Records: Begin

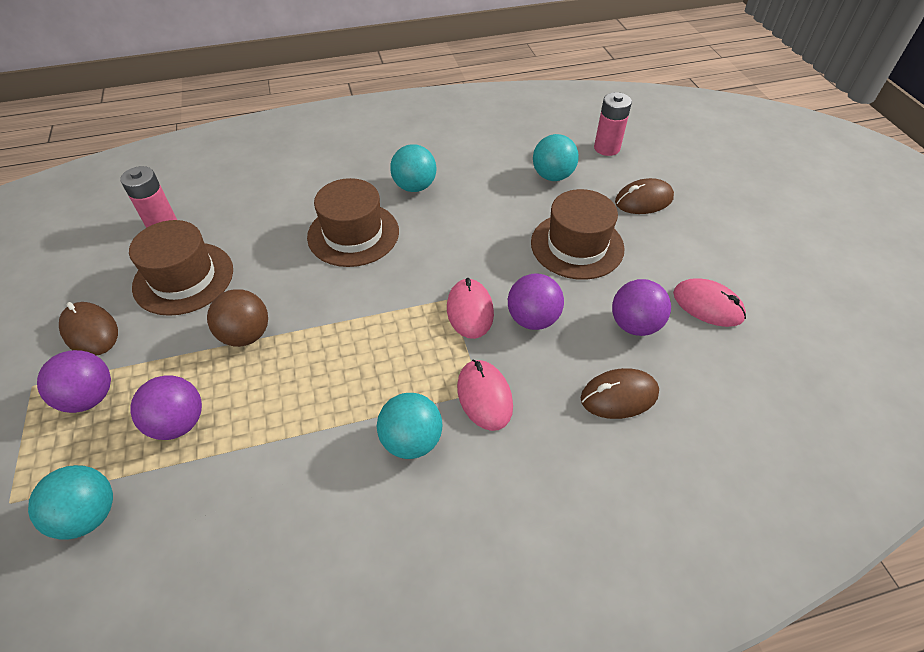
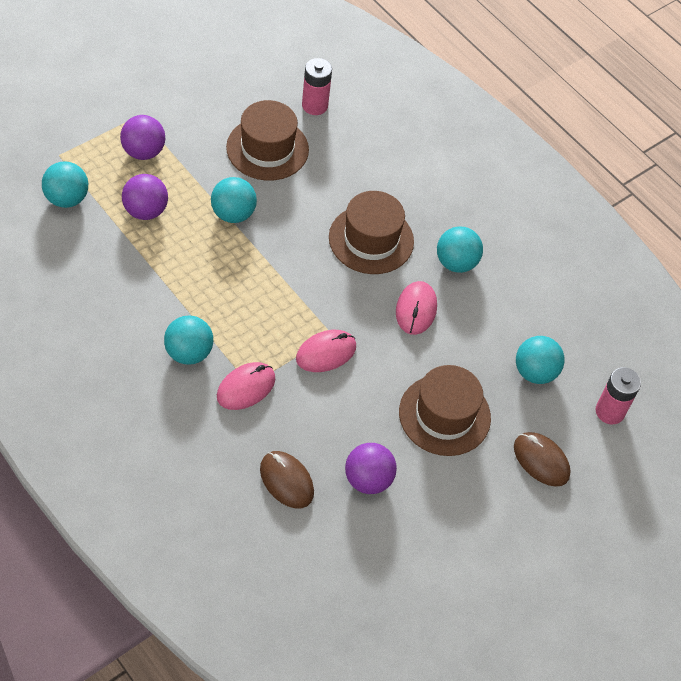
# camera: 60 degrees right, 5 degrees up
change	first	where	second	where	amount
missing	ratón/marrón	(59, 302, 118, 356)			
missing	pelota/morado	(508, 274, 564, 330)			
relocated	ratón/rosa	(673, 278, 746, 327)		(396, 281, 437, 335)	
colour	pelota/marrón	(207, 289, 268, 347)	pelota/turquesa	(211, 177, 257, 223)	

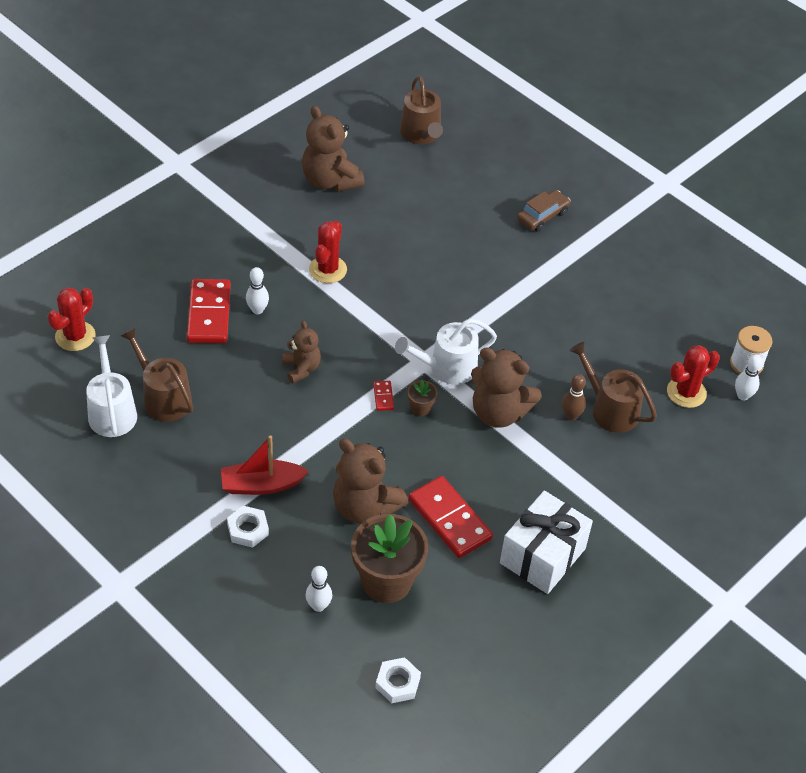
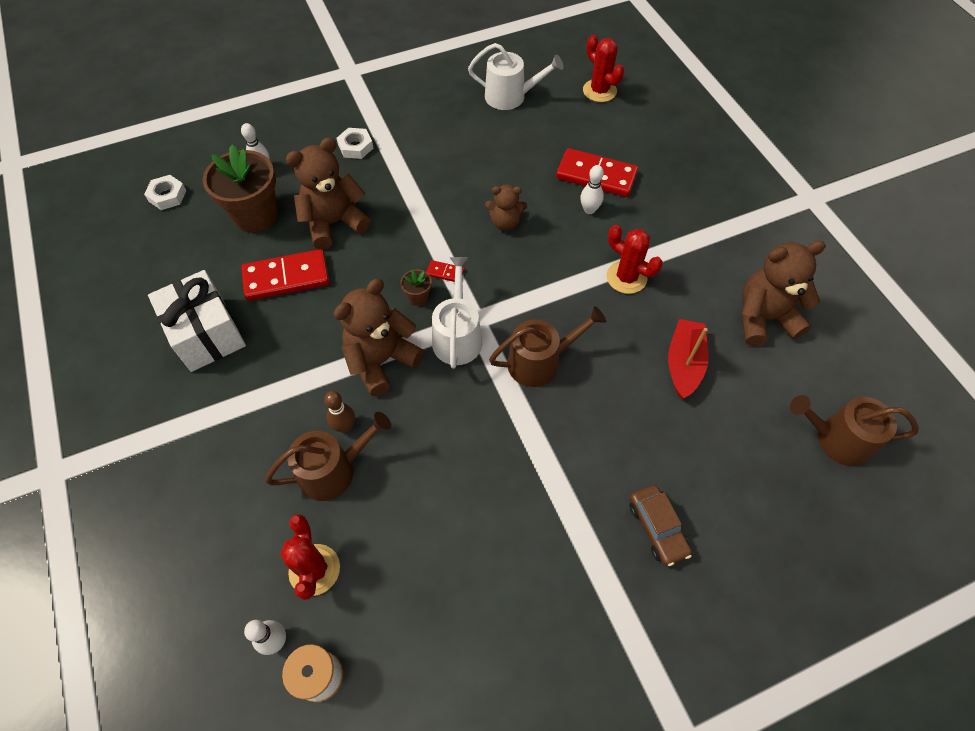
# camera: 115 degrees right, 10 degrees up
change	first	where	second	where	amount
relocated	regadera/marrón	(121, 327, 193, 422)		(489, 306, 606, 387)	
relocated	barco/rojo	(221, 436, 309, 495)		(668, 319, 709, 399)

Records: End

§ Problem requirements: Make an exact printout of the listing above, omitting the images.

§ Answer below:
# camera: 60 degrees right, 5 degrees up
change	first	where	second	where	amount
missing	ratón/marrón	(59, 302, 118, 356)			
missing	pelota/morado	(508, 274, 564, 330)			
relocated	ratón/rosa	(673, 278, 746, 327)		(396, 281, 437, 335)	
colour	pelota/marrón	(207, 289, 268, 347)	pelota/turquesa	(211, 177, 257, 223)	

# camera: 115 degrees right, 10 degrees up
change	first	where	second	where	amount
relocated	regadera/marrón	(121, 327, 193, 422)		(489, 306, 606, 387)	
relocated	barco/rojo	(221, 436, 309, 495)		(668, 319, 709, 399)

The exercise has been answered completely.